- **Exercise data**
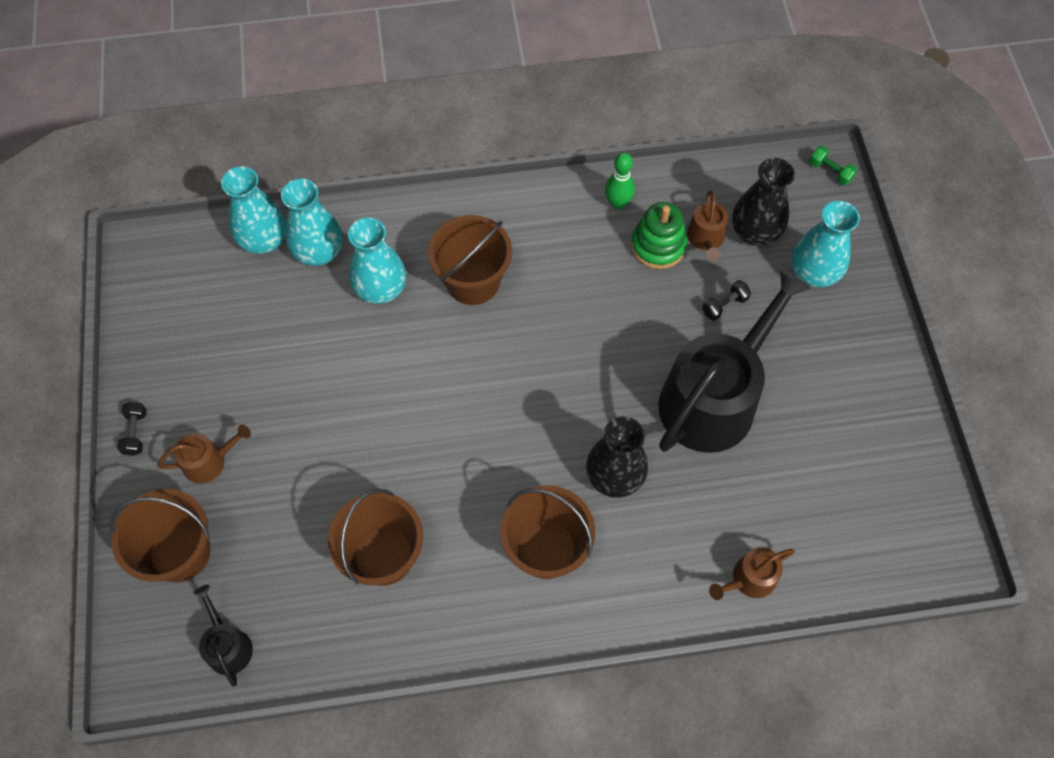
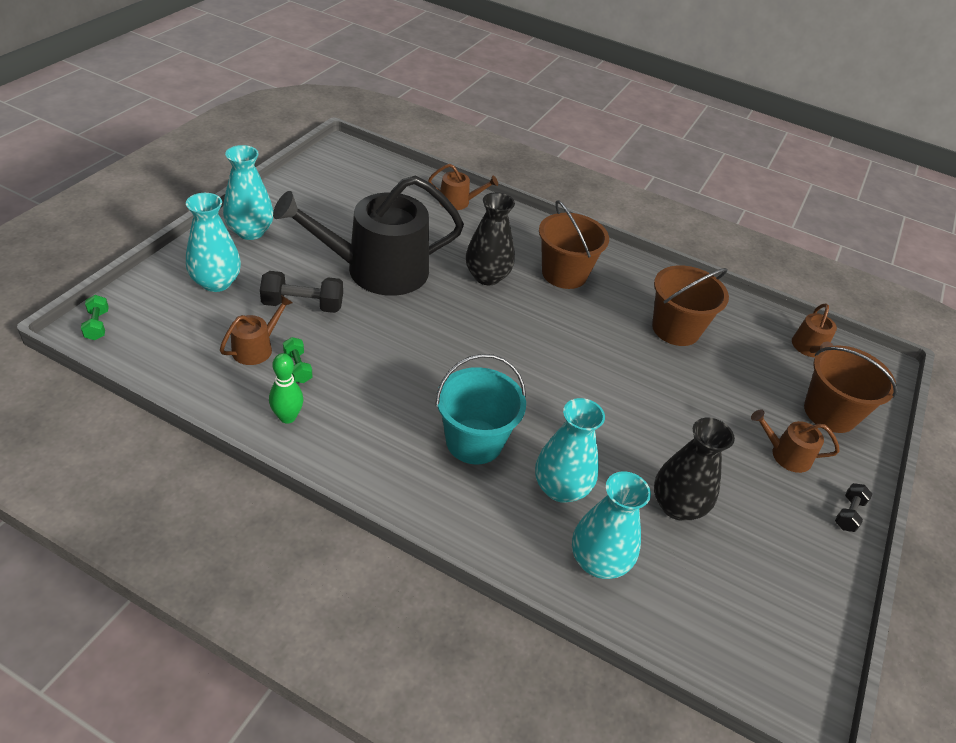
camera: 150 degrees left, 20 degrees down
black watering can [193,585,253,687] -> brown watering can [792,303,837,357]
turquoise vase [221,166,287,254] -> turquoise vase moved to [223,145,273,240]
brown bucket [428,215,512,305] -> turquoise bucket [435,354,526,465]
green stacking toy [631,202,687,269] -> green dumbbell [283,337,312,383]
black dumbbell [702,280,751,321] -> black dumbbell [260,271,343,313], size x1.74
black vase [732,158,795,246] -> black vase moved to [654,418,735,520]

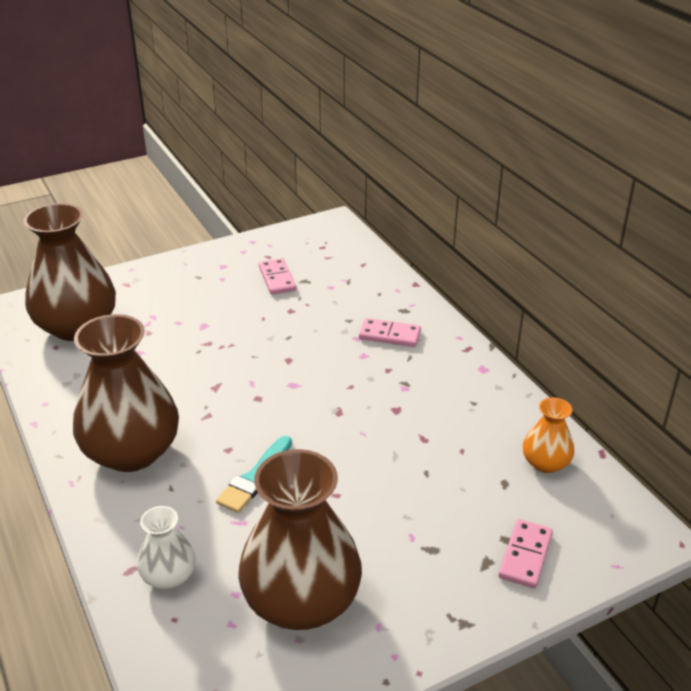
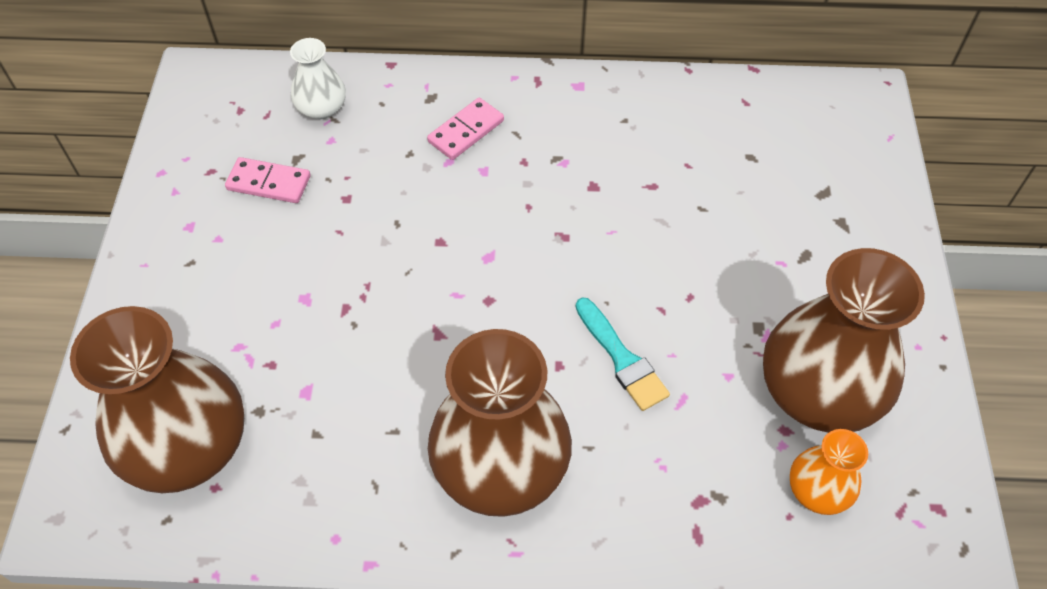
camera: 60 degrees left, 20 degrees up
white vase [137,506,196,589] -> white vase moved to [290,38,346,119]
pink domino [499,519,553,588] -> none
orange vase [523,397,574,473] -> orange vase moved to [790,429,868,515]

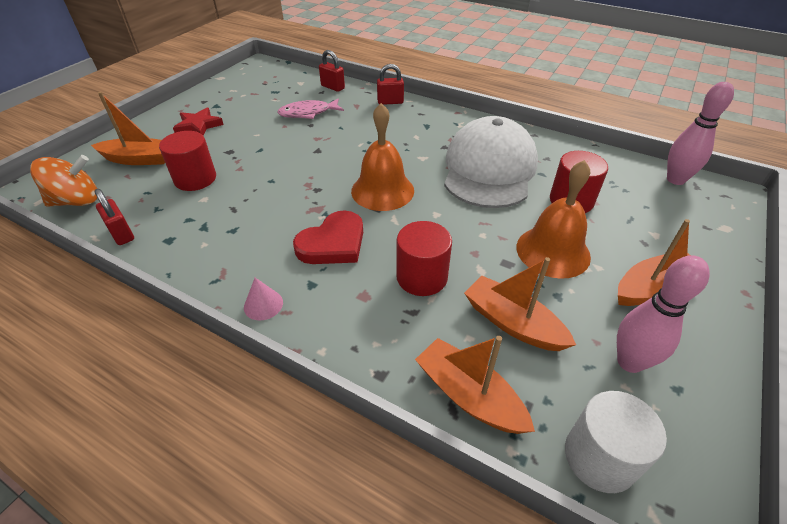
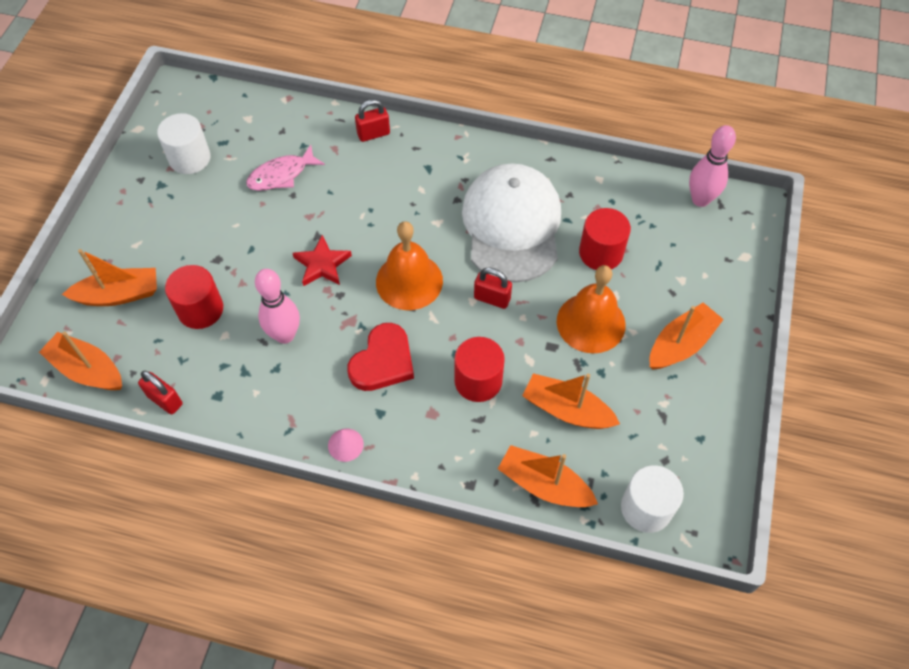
camera: 15 degrees left, 15 degrees up
orange spinning top [30,155,97,207] -> orange boat [39,332,122,390]
red star [173,108,224,135] -> red star moved to [293,235,352,286]
red padlock [319,50,345,92] -> red padlock moved to [474,268,512,309]
pink bowling pin [617,255,710,373] -> pink bowling pin moved to [255,269,300,344]
none -> white cylinder [157,113,211,174]

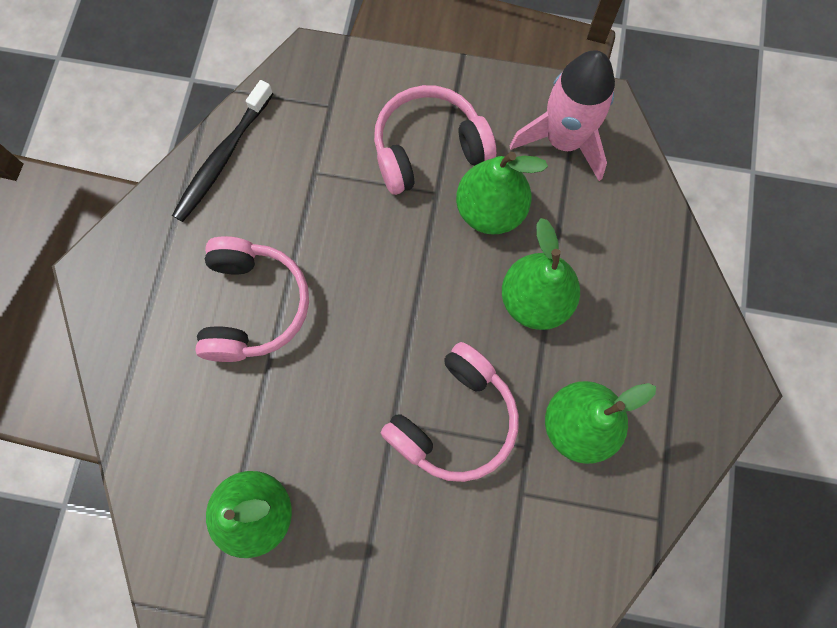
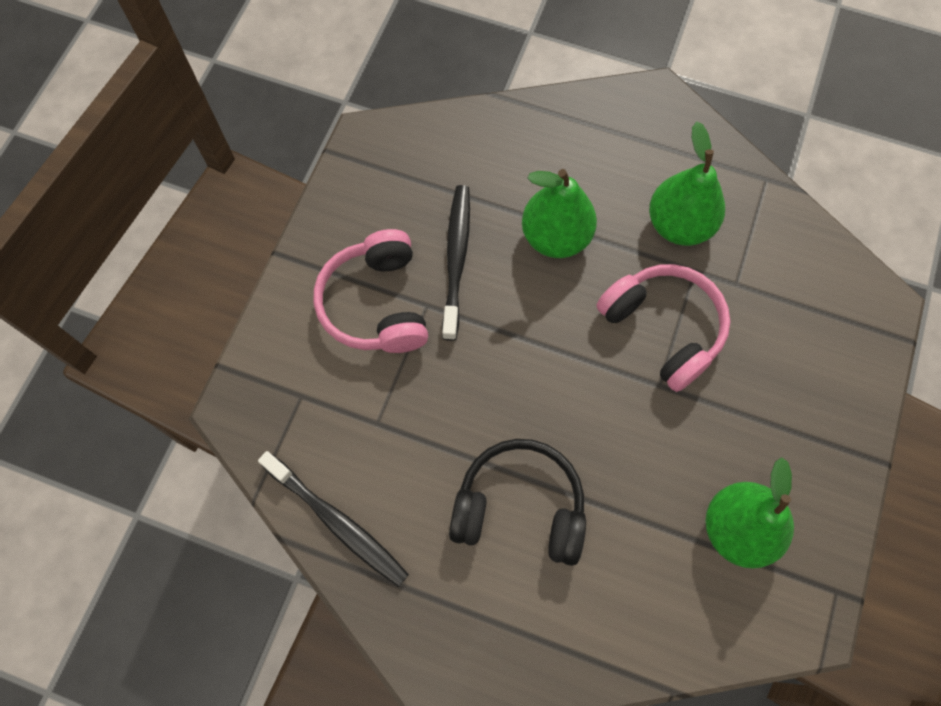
camera: 80 degrees left, 5 degrees down
pink headphones [195,236,309,362] -> black headphones [449,439,586,566]
green pear [456,152,548,235] -> black toothbrush [442,185,470,341]
pink rocket [510,50,615,181] -> none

- **Work order**
If a line in the listing holds the word "camera", copy it out.

- **Output for this task**
camera: 150 degrees left, 20 degrees down
camera: 60 degrees left, 20 degrees up
camera: 15 degrees left, 15 degrees up
camera: 80 degrees left, 5 degrees down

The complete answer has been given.